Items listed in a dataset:

*** Begin section ***

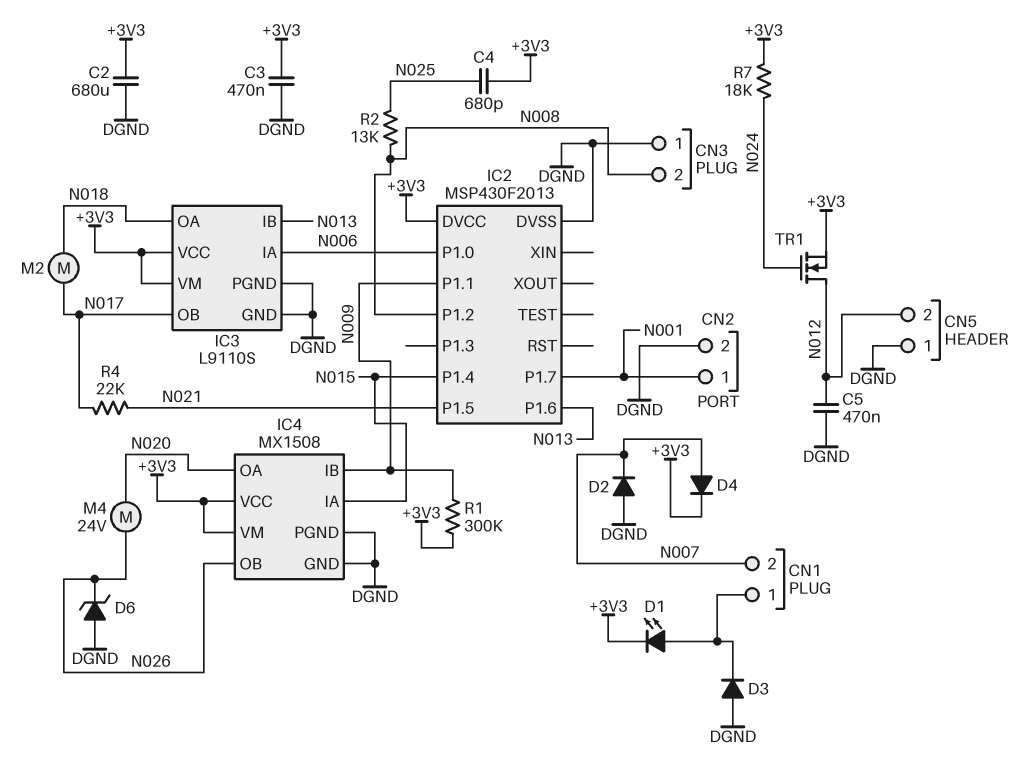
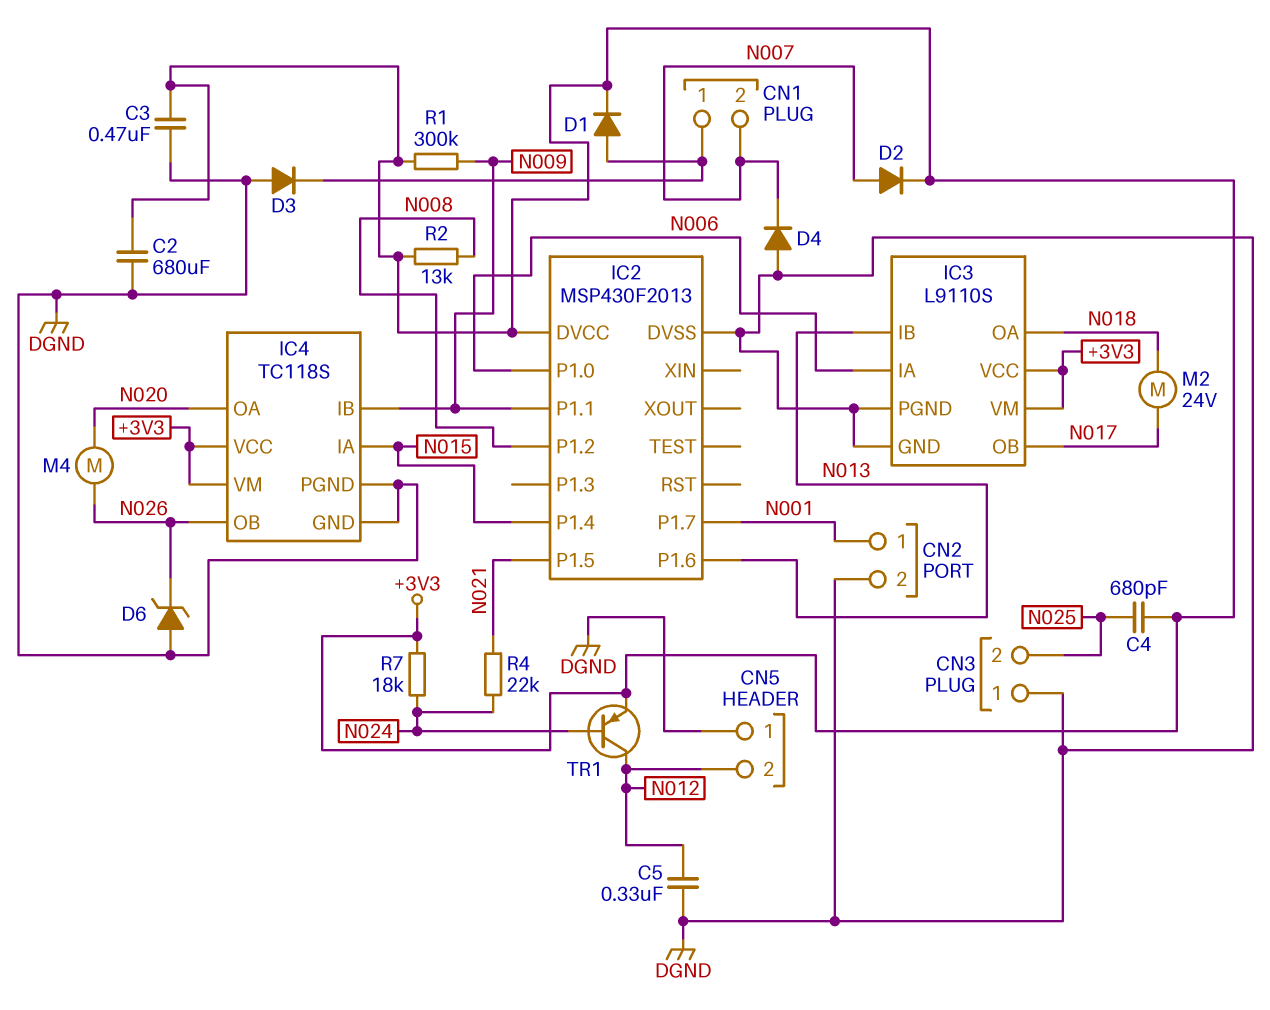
C5: 470nF (DGND, N012) -> 330nF (DGND, N012)
CN3 pin 2: N008 -> N025
D1: LED (A CN1/1, K +3V3) -> diode (A CN1/1, K +3V3)
D2: diode (A DGND, K N007) -> diode (A N007, K +3V3)
D4: diode (A N007, K +3V3) -> diode (A DGND, K N007)
IC4: MX1508 -> TC118S
M2: motor (N017, N018) -> motor 24V (N017, N018)
M4: motor 24V (N020, N026) -> motor (N020, N026)
R2: 13k (N008, N025) -> 13k (+3V3, N008)
R4: 22k (N017, N021) -> 22k (N021, N024)
TR1: NMOS (G N024, D N012, S +3V3) -> PNP (B N024, C N012, E +3V3)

*** End section ***

→ **WHAT YOU NEED TO DO**: Starting from the line that contains "D4: diode (A", reproduce each line of the data exactly through the last one.

→ **SOLUTION TO THE PROBLEM**:
D4: diode (A N007, K +3V3) -> diode (A DGND, K N007)
IC4: MX1508 -> TC118S
M2: motor (N017, N018) -> motor 24V (N017, N018)
M4: motor 24V (N020, N026) -> motor (N020, N026)
R2: 13k (N008, N025) -> 13k (+3V3, N008)
R4: 22k (N017, N021) -> 22k (N021, N024)
TR1: NMOS (G N024, D N012, S +3V3) -> PNP (B N024, C N012, E +3V3)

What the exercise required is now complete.